PROBLEM STATEMENT:
In the listing below, find the line holding "(163, 364) = (698, 345): purple" and the line holding "(503, 257) = (742, 242): blue". Write out those two lines and all lines between, exactly, and nothing more.

TASK INPUT:
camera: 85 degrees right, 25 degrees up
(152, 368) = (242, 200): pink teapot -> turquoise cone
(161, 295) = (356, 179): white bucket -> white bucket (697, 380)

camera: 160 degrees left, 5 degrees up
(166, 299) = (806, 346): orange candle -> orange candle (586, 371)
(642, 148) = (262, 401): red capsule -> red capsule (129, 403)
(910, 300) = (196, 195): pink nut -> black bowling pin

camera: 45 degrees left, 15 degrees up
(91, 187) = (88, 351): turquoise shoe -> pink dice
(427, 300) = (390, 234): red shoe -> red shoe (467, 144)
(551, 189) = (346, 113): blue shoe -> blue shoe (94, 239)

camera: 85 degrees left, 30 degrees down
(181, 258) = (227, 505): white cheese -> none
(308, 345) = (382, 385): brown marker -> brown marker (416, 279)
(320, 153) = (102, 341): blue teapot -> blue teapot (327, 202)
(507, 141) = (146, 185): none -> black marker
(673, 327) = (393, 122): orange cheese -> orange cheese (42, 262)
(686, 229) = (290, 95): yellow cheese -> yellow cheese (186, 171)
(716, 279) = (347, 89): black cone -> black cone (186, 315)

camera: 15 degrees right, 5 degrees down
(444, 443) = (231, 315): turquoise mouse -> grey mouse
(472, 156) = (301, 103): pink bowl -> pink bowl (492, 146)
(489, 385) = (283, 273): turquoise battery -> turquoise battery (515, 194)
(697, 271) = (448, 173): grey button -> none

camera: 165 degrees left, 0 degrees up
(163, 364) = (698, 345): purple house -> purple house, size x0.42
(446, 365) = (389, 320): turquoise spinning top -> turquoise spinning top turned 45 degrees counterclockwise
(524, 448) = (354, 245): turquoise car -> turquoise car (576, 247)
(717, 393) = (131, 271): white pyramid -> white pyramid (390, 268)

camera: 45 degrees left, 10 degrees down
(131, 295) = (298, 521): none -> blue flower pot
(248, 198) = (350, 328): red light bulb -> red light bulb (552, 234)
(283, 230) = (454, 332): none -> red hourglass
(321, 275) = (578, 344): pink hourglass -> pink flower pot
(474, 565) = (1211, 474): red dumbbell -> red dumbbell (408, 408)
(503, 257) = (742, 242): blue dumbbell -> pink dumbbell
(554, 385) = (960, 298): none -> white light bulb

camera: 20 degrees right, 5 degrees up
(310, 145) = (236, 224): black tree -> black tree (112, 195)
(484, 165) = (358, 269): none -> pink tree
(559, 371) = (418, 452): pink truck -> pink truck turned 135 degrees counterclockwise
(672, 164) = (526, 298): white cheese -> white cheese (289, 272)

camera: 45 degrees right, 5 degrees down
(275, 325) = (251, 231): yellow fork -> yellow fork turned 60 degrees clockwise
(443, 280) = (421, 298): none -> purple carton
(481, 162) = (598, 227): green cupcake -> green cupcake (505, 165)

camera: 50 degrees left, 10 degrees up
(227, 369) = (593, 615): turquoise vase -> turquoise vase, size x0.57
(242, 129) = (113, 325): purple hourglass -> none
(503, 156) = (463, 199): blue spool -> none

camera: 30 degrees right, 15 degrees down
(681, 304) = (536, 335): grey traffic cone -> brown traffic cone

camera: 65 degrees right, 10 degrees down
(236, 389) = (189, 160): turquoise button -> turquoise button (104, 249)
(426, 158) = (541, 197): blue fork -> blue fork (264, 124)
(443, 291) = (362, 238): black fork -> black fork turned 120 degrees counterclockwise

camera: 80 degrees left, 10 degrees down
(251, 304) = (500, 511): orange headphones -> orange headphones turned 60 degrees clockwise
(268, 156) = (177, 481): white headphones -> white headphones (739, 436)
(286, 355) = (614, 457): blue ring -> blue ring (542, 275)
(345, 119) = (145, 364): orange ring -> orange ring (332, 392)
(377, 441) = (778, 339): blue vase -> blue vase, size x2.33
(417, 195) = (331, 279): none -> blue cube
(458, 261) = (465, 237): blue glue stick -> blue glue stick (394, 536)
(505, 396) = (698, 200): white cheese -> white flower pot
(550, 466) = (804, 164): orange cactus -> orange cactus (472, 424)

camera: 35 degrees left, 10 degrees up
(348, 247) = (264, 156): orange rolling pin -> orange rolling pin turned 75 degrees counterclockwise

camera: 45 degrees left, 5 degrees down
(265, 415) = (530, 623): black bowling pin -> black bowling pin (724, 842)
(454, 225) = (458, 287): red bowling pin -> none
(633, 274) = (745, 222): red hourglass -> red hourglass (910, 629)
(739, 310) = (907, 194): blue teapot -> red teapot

EXPECTED ANSWER:
(163, 364) = (698, 345): purple house -> purple house, size x0.42
(446, 365) = (389, 320): turquoise spinning top -> turquoise spinning top turned 45 degrees counterclockwise
(524, 448) = (354, 245): turquoise car -> turquoise car (576, 247)
(717, 393) = (131, 271): white pyramid -> white pyramid (390, 268)

camera: 45 degrees left, 10 degrees down
(131, 295) = (298, 521): none -> blue flower pot
(248, 198) = (350, 328): red light bulb -> red light bulb (552, 234)
(283, 230) = (454, 332): none -> red hourglass
(321, 275) = (578, 344): pink hourglass -> pink flower pot
(474, 565) = (1211, 474): red dumbbell -> red dumbbell (408, 408)
(503, 257) = (742, 242): blue dumbbell -> pink dumbbell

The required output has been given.